**ACTION ITEM**
Once the line holding "yellow round brick C6 level 2 -> none" is found in the listing below, write it out and each later line exactly, up to and including the one holding "none -> yellow brick C4 level 1".

== DATA SECTION ==

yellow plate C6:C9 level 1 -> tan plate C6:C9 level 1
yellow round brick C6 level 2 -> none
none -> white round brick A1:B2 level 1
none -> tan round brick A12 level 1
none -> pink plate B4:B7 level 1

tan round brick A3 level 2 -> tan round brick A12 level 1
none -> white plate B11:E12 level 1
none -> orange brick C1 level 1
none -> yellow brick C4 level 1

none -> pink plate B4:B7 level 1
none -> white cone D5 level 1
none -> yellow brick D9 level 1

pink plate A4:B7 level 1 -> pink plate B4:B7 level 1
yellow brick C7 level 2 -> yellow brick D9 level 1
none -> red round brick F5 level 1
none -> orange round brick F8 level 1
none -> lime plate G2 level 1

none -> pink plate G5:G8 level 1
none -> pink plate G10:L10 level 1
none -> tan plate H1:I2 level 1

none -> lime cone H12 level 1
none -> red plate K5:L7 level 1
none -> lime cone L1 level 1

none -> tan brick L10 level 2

===
== DATA SECTION ==

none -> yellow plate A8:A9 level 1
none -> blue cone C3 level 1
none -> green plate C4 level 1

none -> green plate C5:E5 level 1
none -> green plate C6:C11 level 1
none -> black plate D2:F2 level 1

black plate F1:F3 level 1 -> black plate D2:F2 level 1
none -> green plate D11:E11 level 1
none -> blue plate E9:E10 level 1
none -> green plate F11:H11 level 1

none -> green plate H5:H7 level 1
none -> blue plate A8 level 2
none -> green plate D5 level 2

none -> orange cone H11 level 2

===
== DATA SECTION ==

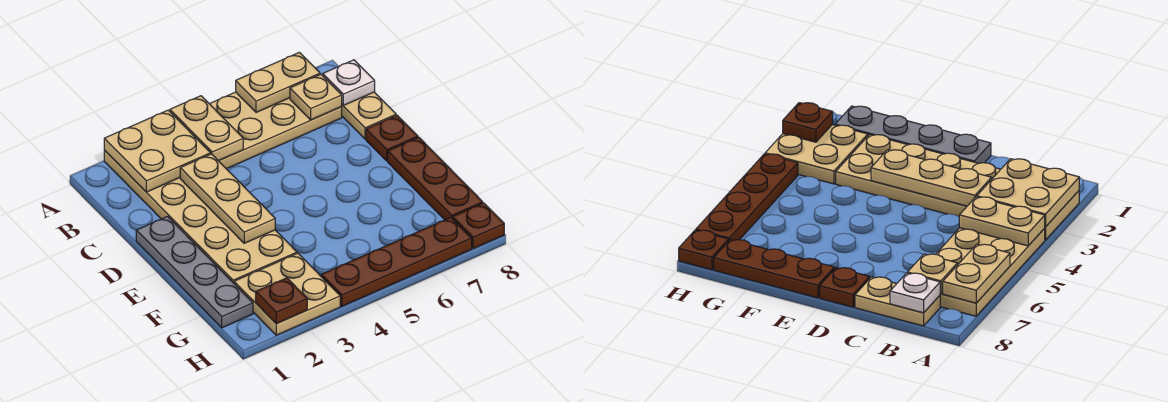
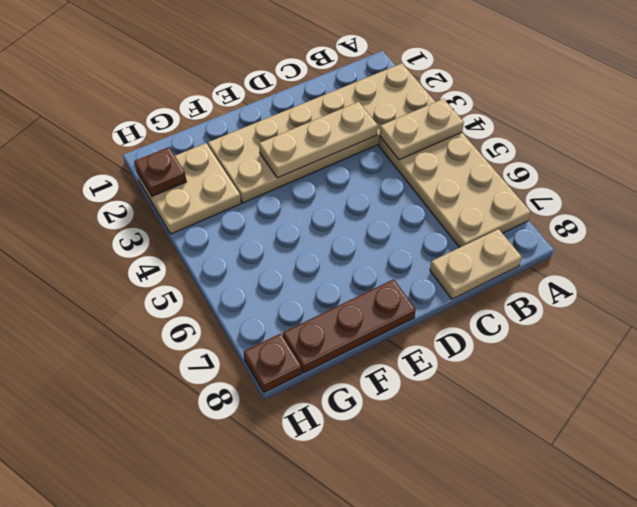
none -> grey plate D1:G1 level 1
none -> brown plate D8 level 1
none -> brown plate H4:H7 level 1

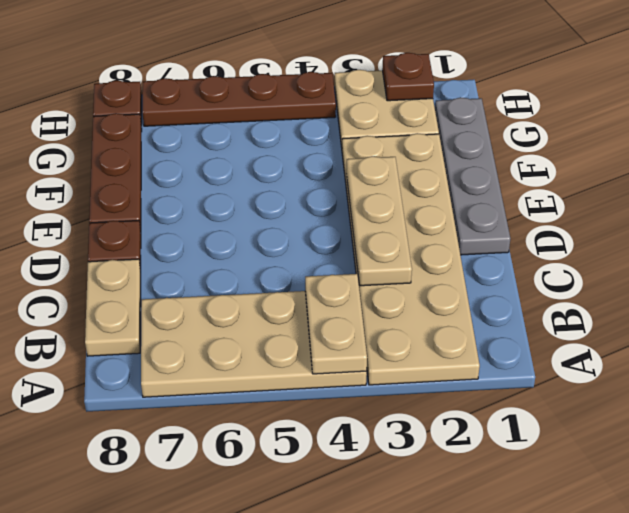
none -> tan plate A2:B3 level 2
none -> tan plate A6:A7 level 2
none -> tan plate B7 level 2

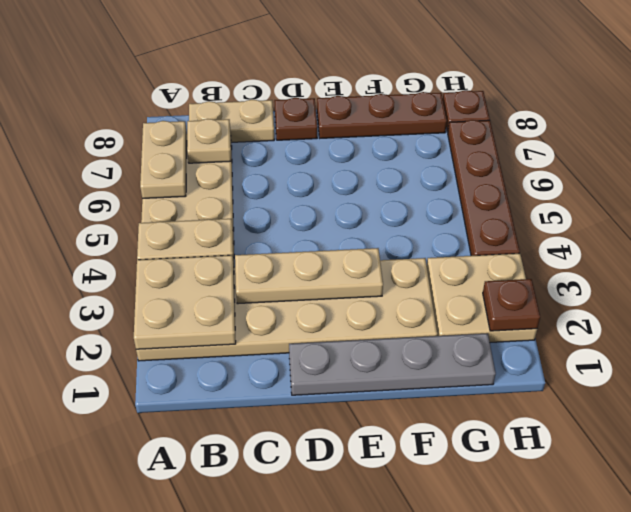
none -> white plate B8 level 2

===

**EXPECTED ANSWER**
yellow round brick C6 level 2 -> none
none -> white round brick A1:B2 level 1
none -> tan round brick A12 level 1
none -> pink plate B4:B7 level 1

tan round brick A3 level 2 -> tan round brick A12 level 1
none -> white plate B11:E12 level 1
none -> orange brick C1 level 1
none -> yellow brick C4 level 1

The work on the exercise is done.